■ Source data
· · · · ·

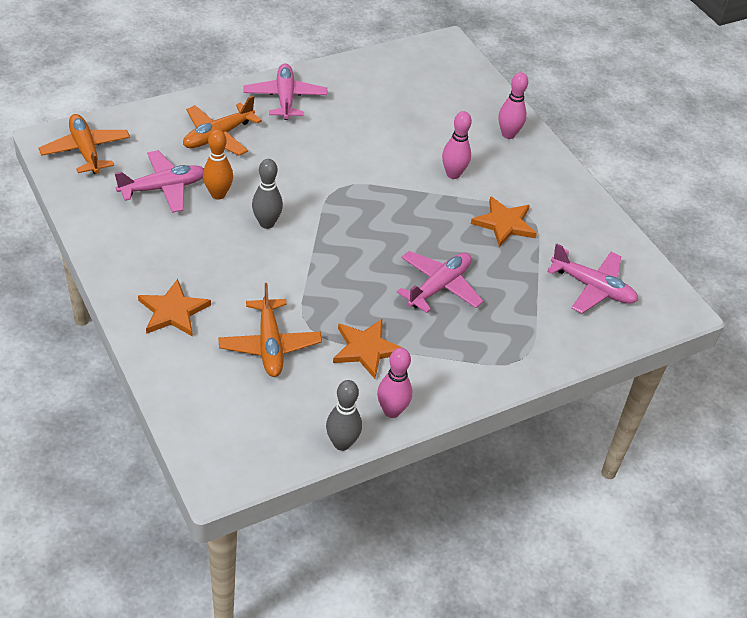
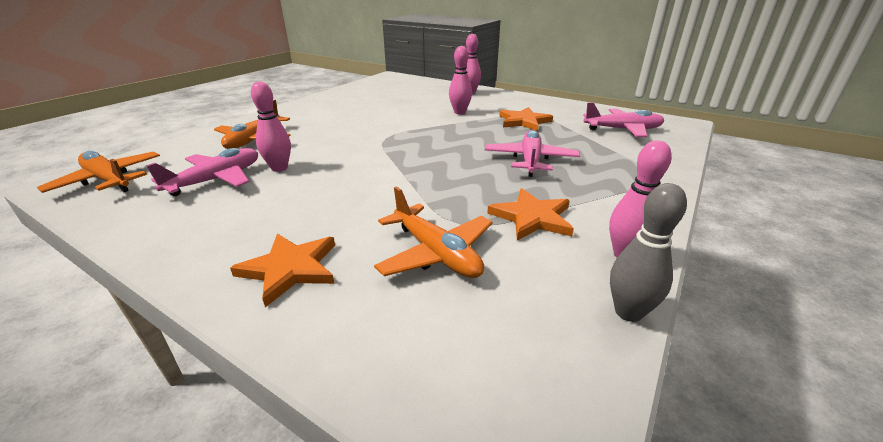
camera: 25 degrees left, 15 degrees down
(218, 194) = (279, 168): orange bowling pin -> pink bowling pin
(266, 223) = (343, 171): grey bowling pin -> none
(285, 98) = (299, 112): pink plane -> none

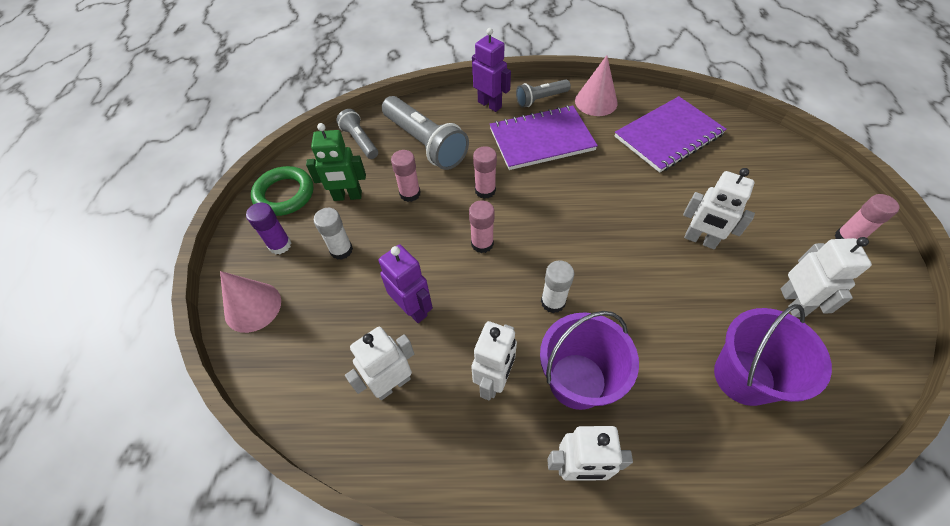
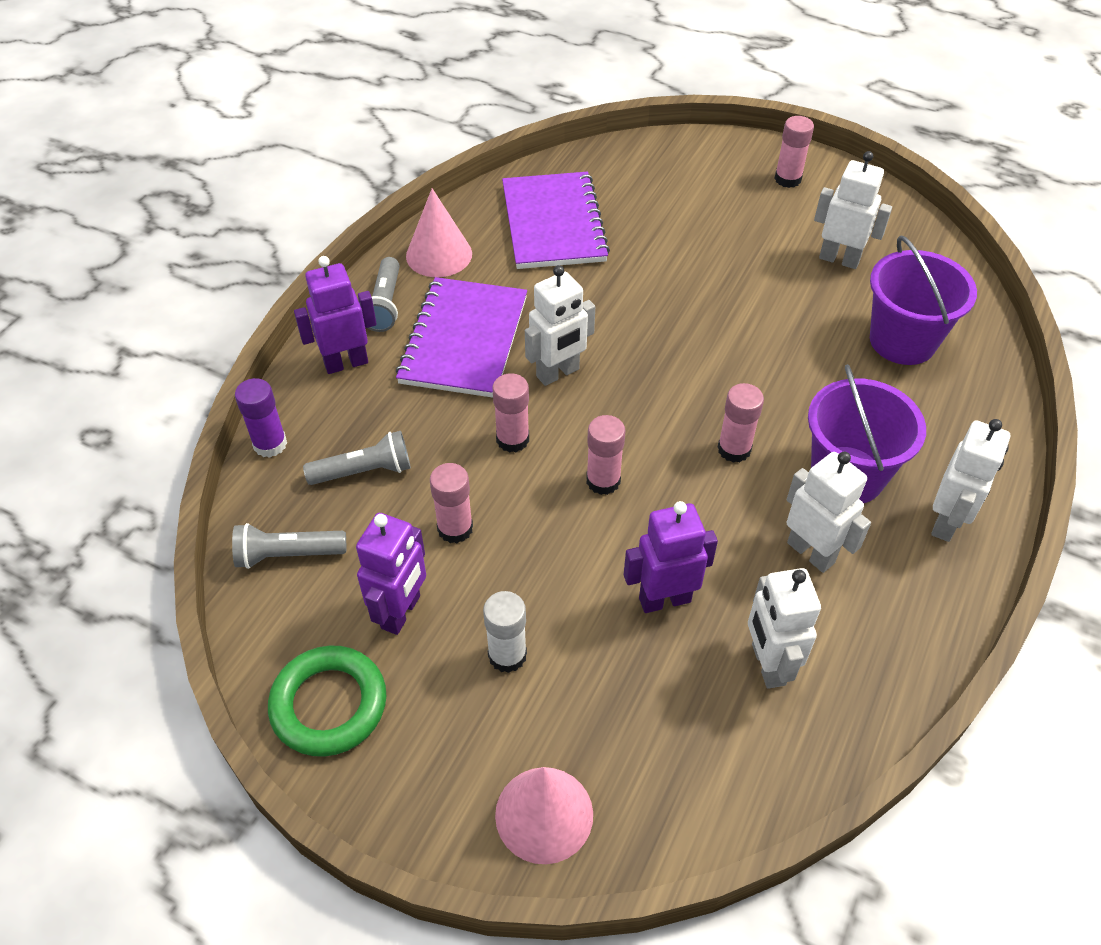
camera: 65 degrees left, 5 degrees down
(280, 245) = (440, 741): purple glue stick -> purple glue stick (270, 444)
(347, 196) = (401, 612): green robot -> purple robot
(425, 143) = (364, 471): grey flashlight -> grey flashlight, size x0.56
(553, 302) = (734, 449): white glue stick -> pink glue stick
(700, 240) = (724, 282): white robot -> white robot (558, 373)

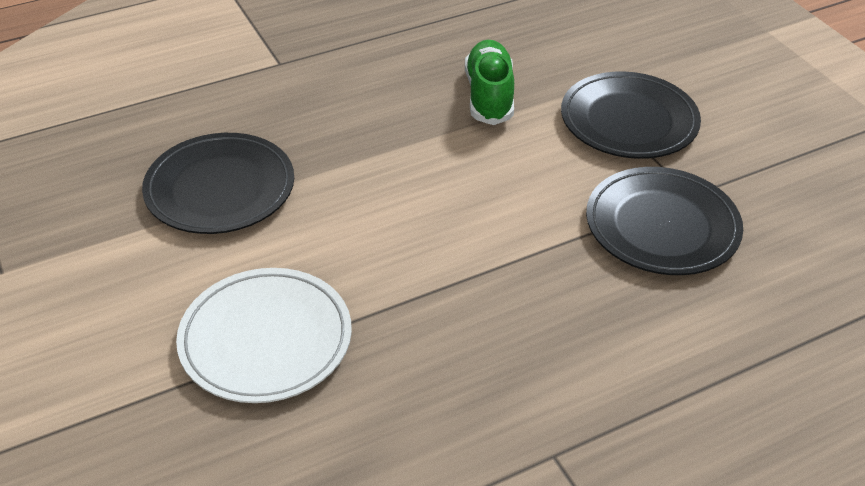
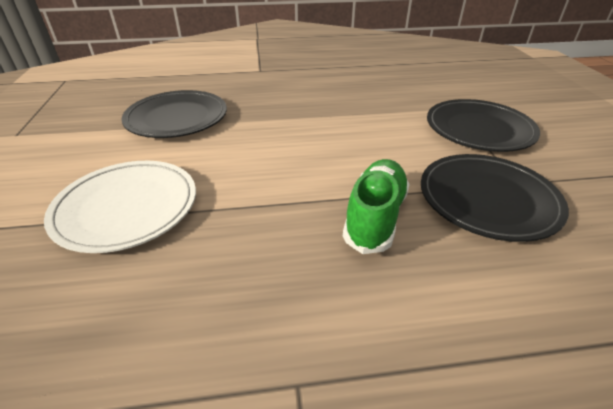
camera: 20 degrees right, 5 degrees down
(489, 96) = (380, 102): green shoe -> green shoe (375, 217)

· · · · ·

■ Task item
Show me every line in the data above that includes "glue".

■ Task answer
(280, 245) = (440, 741): purple glue stick -> purple glue stick (270, 444)
(553, 302) = (734, 449): white glue stick -> pink glue stick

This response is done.